◆ **Task goal**
Reproduce the first line of the entries that follow and each later line, word for word, ending with the one containing "(313, 68) = (55, 289): yellow".

Object change descriptions
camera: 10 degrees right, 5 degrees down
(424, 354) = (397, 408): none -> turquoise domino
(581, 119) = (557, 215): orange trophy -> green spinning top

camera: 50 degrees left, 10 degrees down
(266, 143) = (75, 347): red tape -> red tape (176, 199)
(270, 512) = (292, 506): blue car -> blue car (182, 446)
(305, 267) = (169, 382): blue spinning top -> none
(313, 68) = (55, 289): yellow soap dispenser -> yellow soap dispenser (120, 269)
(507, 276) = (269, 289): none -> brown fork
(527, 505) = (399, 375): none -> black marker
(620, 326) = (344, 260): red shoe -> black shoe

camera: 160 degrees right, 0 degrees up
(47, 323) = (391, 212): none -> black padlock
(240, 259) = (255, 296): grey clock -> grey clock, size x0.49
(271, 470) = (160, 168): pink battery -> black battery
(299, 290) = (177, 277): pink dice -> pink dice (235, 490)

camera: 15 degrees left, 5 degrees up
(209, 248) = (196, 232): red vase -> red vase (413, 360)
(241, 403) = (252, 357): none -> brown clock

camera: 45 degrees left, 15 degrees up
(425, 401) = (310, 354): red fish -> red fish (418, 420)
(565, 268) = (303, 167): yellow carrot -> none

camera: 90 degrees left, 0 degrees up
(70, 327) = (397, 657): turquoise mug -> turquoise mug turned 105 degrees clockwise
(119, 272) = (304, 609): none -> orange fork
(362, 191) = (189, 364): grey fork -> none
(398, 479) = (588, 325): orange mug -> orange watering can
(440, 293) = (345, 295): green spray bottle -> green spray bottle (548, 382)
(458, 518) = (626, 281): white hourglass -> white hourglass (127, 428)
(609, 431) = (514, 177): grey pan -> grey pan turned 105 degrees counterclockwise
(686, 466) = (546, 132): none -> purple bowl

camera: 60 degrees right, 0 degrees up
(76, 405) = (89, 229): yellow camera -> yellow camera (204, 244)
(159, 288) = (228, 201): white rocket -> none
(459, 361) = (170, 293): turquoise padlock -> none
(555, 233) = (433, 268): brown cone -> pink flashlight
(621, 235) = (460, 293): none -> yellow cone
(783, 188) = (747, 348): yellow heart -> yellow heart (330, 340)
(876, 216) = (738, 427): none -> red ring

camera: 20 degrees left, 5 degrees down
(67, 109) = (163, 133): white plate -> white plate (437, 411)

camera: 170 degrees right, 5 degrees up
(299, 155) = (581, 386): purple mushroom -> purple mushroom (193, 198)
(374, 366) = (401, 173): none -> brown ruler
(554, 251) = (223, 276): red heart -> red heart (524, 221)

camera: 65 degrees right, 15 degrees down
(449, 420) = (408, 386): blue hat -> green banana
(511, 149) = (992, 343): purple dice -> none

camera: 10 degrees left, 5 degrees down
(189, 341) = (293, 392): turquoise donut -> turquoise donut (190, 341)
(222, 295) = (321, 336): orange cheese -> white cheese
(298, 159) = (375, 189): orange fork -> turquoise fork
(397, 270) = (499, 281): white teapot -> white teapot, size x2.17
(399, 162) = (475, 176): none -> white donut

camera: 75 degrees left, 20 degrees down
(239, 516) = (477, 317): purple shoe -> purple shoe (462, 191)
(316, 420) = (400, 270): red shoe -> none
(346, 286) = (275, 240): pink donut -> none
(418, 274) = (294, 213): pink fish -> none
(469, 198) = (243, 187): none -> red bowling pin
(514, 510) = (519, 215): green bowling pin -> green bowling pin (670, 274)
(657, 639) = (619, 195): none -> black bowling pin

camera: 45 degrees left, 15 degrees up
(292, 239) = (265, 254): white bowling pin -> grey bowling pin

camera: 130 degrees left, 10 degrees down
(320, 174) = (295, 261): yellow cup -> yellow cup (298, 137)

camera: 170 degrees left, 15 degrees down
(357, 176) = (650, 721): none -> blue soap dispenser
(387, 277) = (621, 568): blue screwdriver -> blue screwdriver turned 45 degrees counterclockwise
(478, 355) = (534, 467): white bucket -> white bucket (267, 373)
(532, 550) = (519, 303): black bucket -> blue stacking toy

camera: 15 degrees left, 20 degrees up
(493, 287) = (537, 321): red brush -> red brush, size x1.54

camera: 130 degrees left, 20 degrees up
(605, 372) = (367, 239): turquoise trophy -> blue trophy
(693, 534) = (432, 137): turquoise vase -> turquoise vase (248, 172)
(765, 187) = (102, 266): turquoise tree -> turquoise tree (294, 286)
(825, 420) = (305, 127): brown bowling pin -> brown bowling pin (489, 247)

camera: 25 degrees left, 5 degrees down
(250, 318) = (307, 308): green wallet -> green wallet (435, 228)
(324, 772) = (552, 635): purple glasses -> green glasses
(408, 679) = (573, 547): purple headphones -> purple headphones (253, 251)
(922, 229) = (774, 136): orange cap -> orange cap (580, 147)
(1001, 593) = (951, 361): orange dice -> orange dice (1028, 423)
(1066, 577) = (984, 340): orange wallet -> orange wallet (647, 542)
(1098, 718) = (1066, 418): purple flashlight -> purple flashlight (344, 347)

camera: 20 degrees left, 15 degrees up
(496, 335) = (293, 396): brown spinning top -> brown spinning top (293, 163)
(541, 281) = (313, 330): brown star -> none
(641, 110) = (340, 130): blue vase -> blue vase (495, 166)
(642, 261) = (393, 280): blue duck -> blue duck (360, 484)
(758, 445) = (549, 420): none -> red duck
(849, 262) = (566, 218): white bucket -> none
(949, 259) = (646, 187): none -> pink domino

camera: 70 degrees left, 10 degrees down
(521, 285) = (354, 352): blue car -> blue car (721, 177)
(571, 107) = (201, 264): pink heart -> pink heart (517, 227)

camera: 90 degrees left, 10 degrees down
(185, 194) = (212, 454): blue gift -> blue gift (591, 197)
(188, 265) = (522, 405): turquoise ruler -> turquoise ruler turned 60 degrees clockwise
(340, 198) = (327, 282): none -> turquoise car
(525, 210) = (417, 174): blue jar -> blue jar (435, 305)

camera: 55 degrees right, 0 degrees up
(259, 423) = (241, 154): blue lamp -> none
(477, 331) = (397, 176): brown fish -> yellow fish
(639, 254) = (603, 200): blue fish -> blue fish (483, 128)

◆ **Response to the task**
camera: 10 degrees right, 5 degrees down
(424, 354) = (397, 408): none -> turquoise domino
(581, 119) = (557, 215): orange trophy -> green spinning top

camera: 50 degrees left, 10 degrees down
(266, 143) = (75, 347): red tape -> red tape (176, 199)
(270, 512) = (292, 506): blue car -> blue car (182, 446)
(305, 267) = (169, 382): blue spinning top -> none
(313, 68) = (55, 289): yellow soap dispenser -> yellow soap dispenser (120, 269)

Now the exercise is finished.